— What you have to do —
Print every record exactly, but leave out the pictures.
• • •
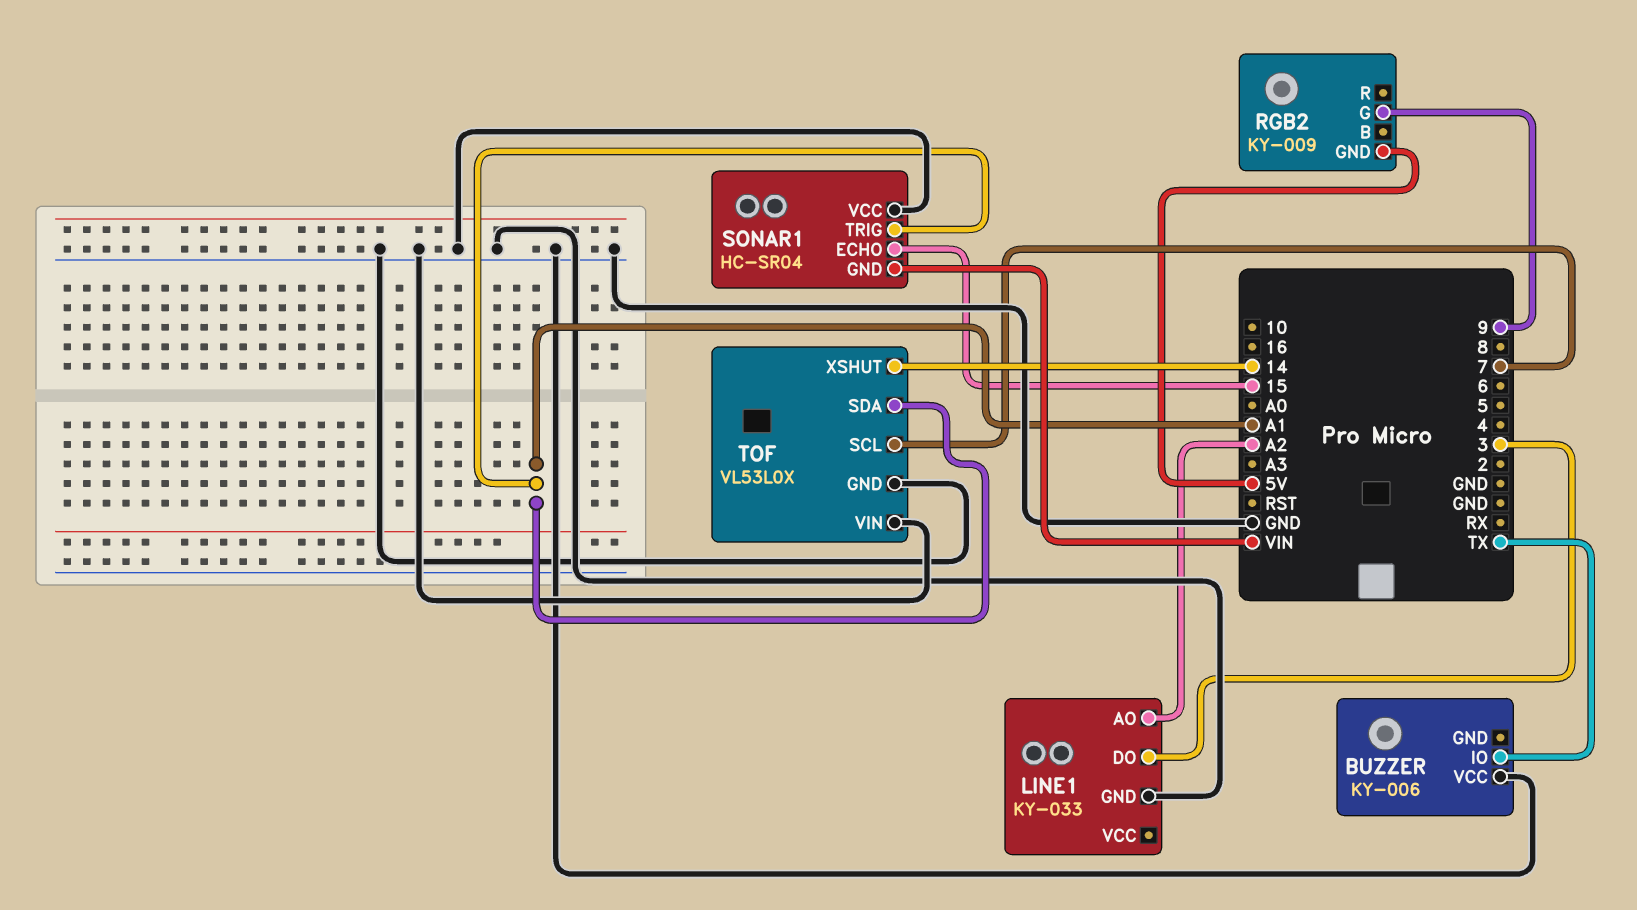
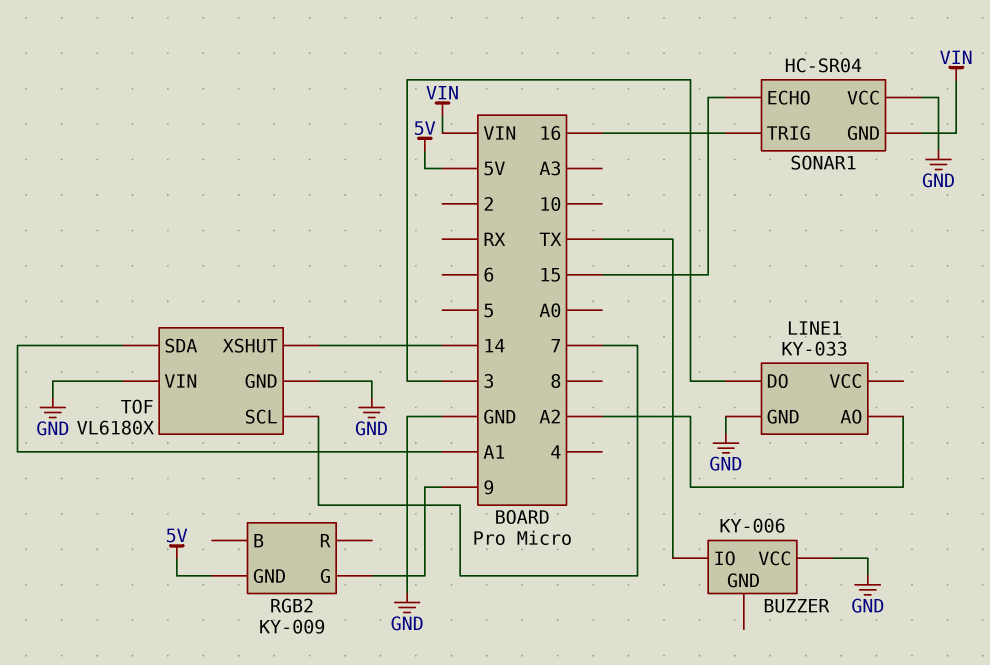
SONAR1 pin TRIG: A1 -> 16
TOF: VL53L0X -> VL6180X

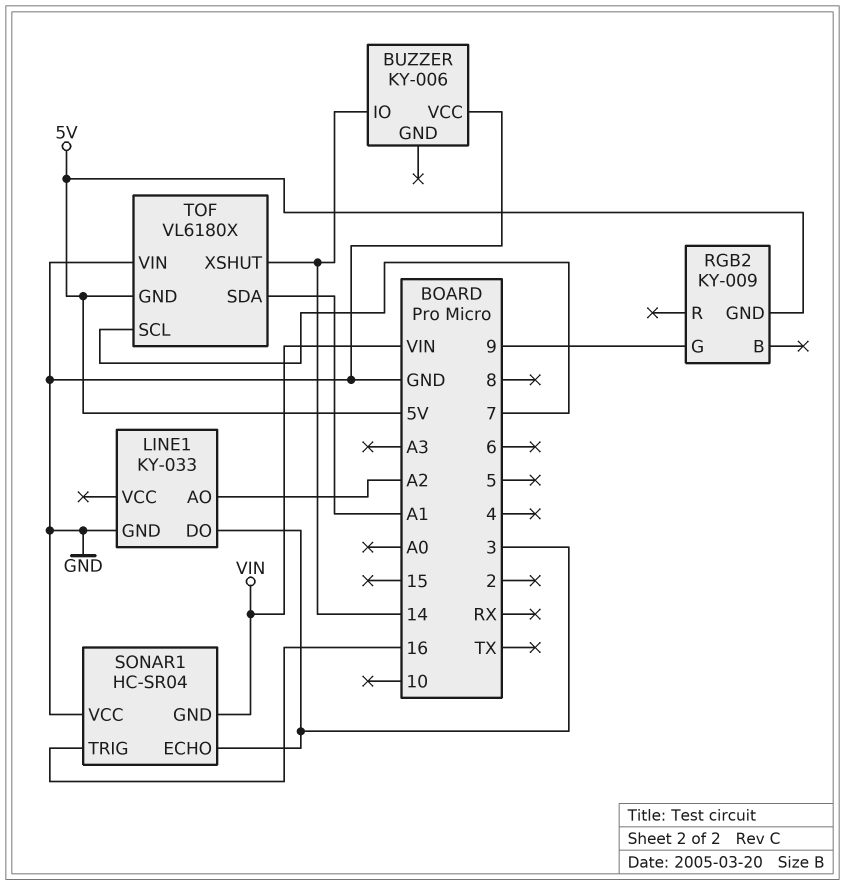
BUZZER pin IO: TX -> 14
SONAR1 pin ECHO: 15 -> 3
TOF pin GND: GND -> 5V

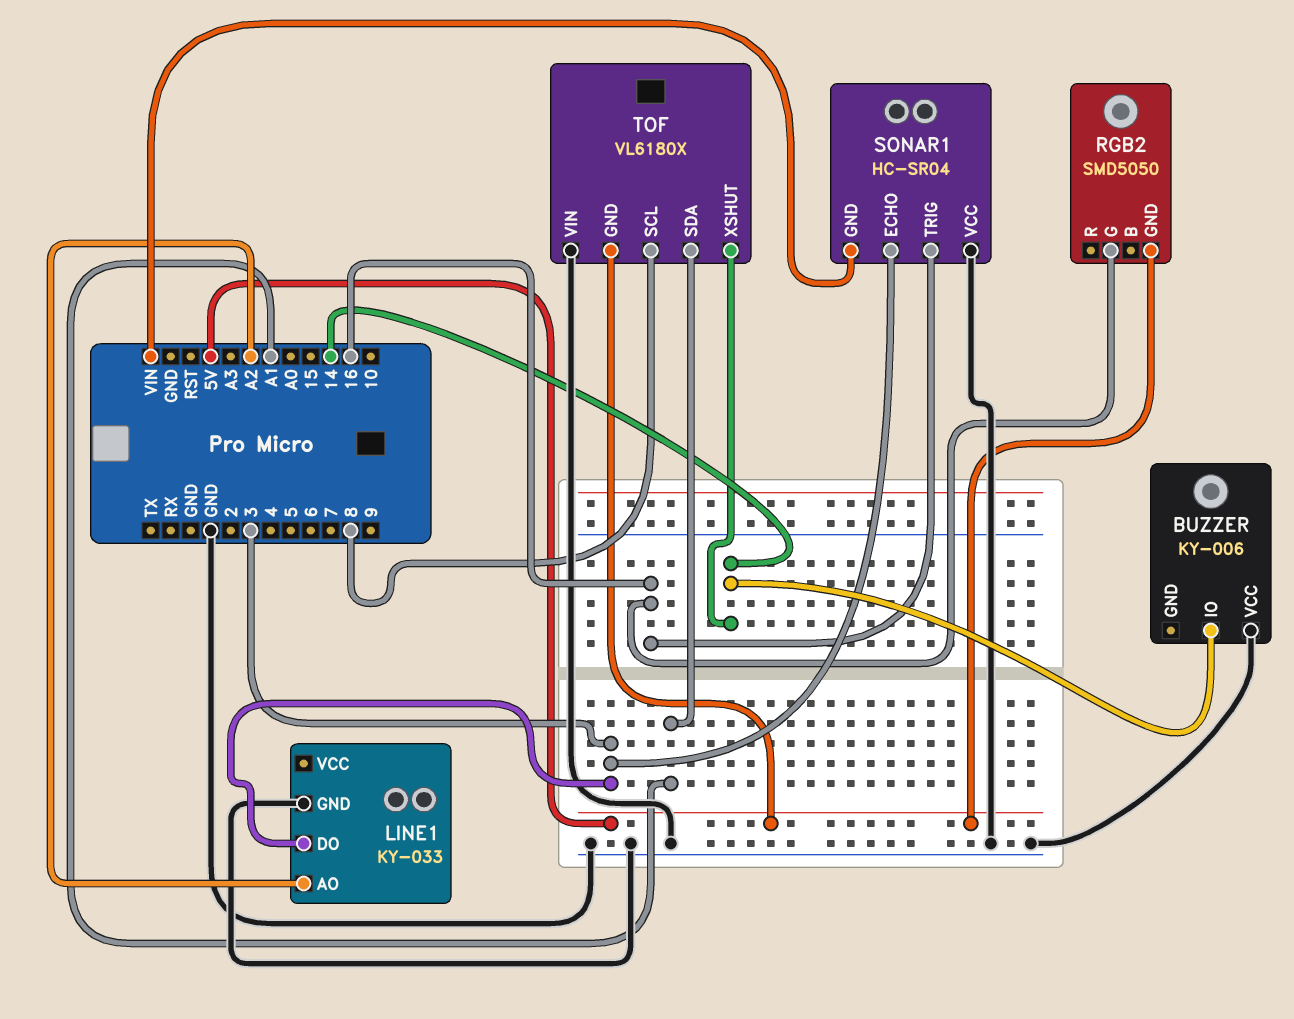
RGB2: KY-009 -> SMD5050
RGB2 pin G: 9 -> 16
TOF pin SCL: 7 -> 8

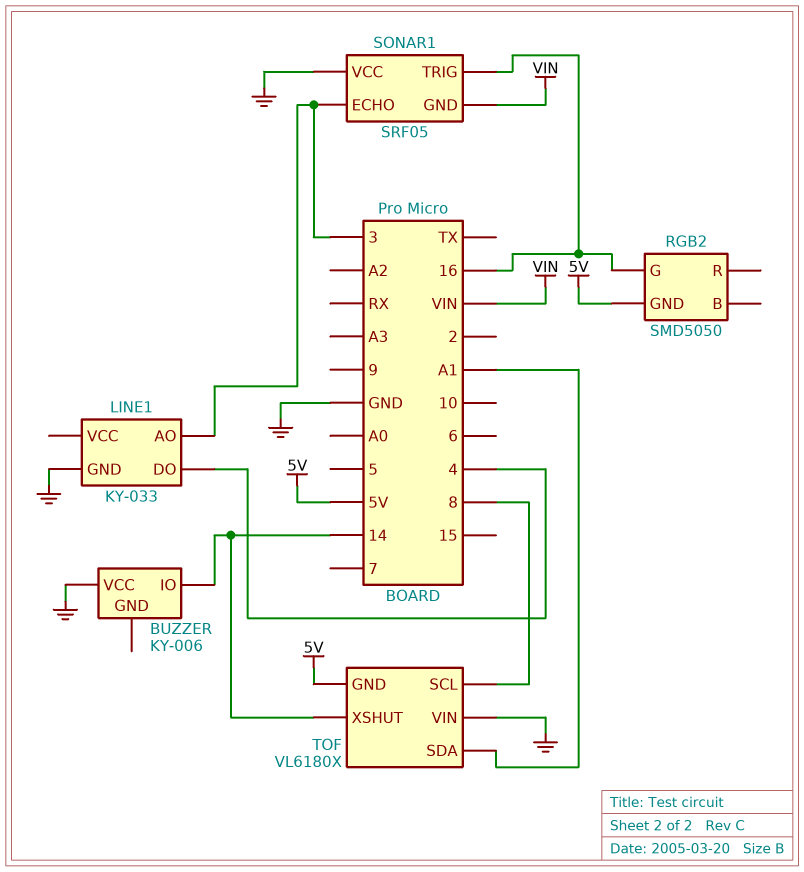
LINE1 pin AO: A2 -> 3
LINE1 pin DO: 3 -> 4
SONAR1: HC-SR04 -> SRF05

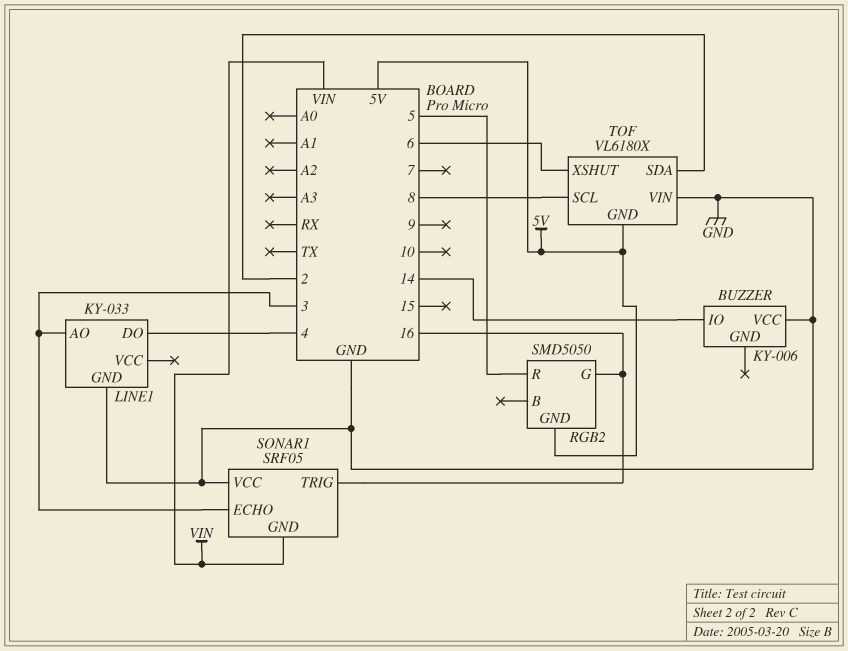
RGB2 pin R: none -> 5
TOF pin SDA: A1 -> 2
TOF pin XSHUT: 14 -> 6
• • •
— Response to this exercise —
SONAR1 pin TRIG: A1 -> 16
TOF: VL53L0X -> VL6180X

BUZZER pin IO: TX -> 14
SONAR1 pin ECHO: 15 -> 3
TOF pin GND: GND -> 5V

RGB2: KY-009 -> SMD5050
RGB2 pin G: 9 -> 16
TOF pin SCL: 7 -> 8

LINE1 pin AO: A2 -> 3
LINE1 pin DO: 3 -> 4
SONAR1: HC-SR04 -> SRF05

RGB2 pin R: none -> 5
TOF pin SDA: A1 -> 2
TOF pin XSHUT: 14 -> 6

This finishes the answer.